Exercise prompt -
Output exactly the lines from the one containing "JP1 pin 3: +5V -> 0V" through the final line of the entries below, both included, and skip the pictures.

(Before and after images)

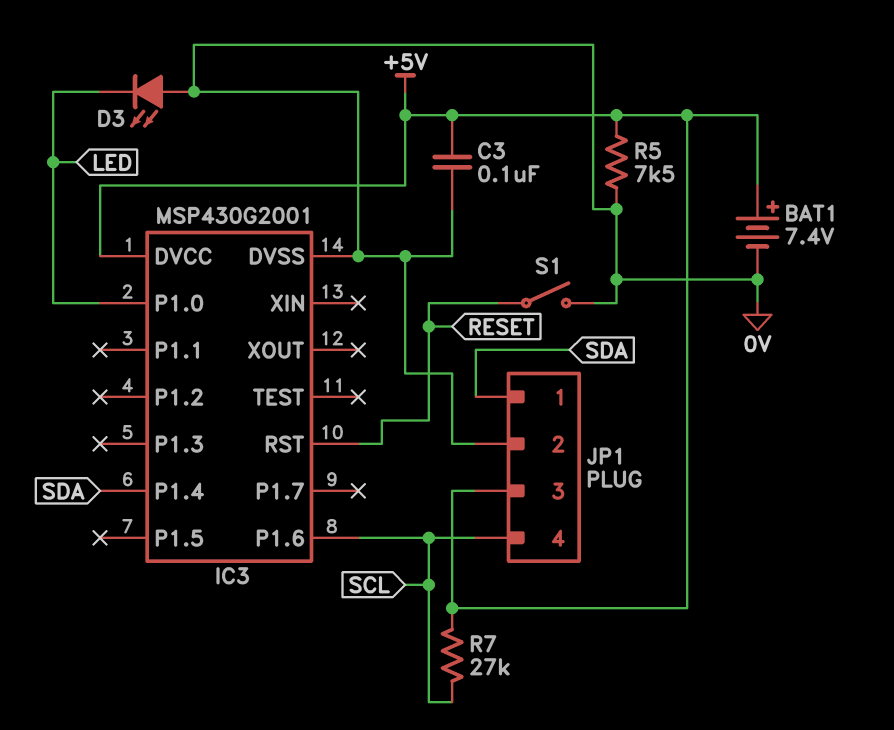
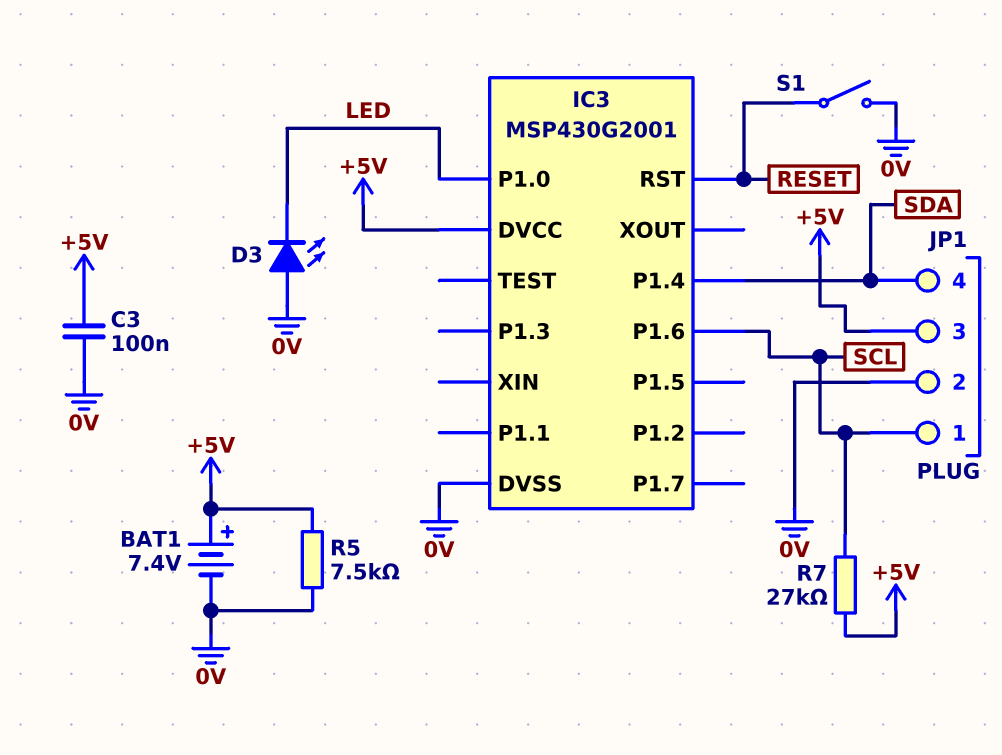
JP1 pin 1: SDA -> SCL
JP1 pin 4: SCL -> SDA

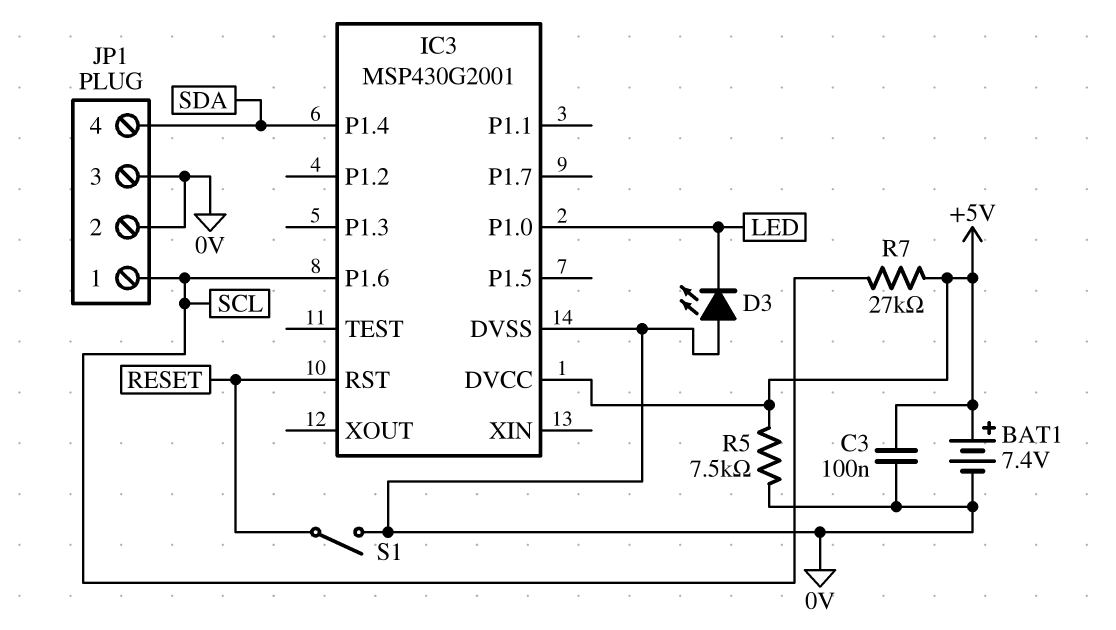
JP1 pin 3: +5V -> 0V

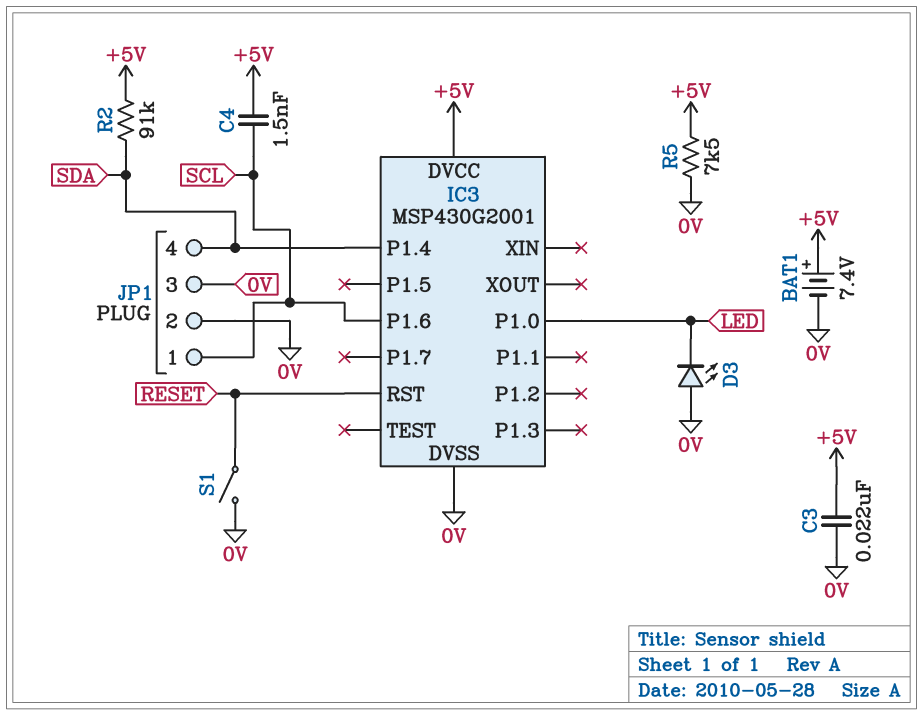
C3: 100nF (+5V, 0V) -> 22nF (+5V, 0V)
C4: none -> 1.5nF (+5V, SCL)
R2: none -> 91k (+5V, SDA)
R7: 27k (+5V, SCL) -> none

Answer to this problem -
JP1 pin 3: +5V -> 0V

C3: 100nF (+5V, 0V) -> 22nF (+5V, 0V)
C4: none -> 1.5nF (+5V, SCL)
R2: none -> 91k (+5V, SDA)
R7: 27k (+5V, SCL) -> none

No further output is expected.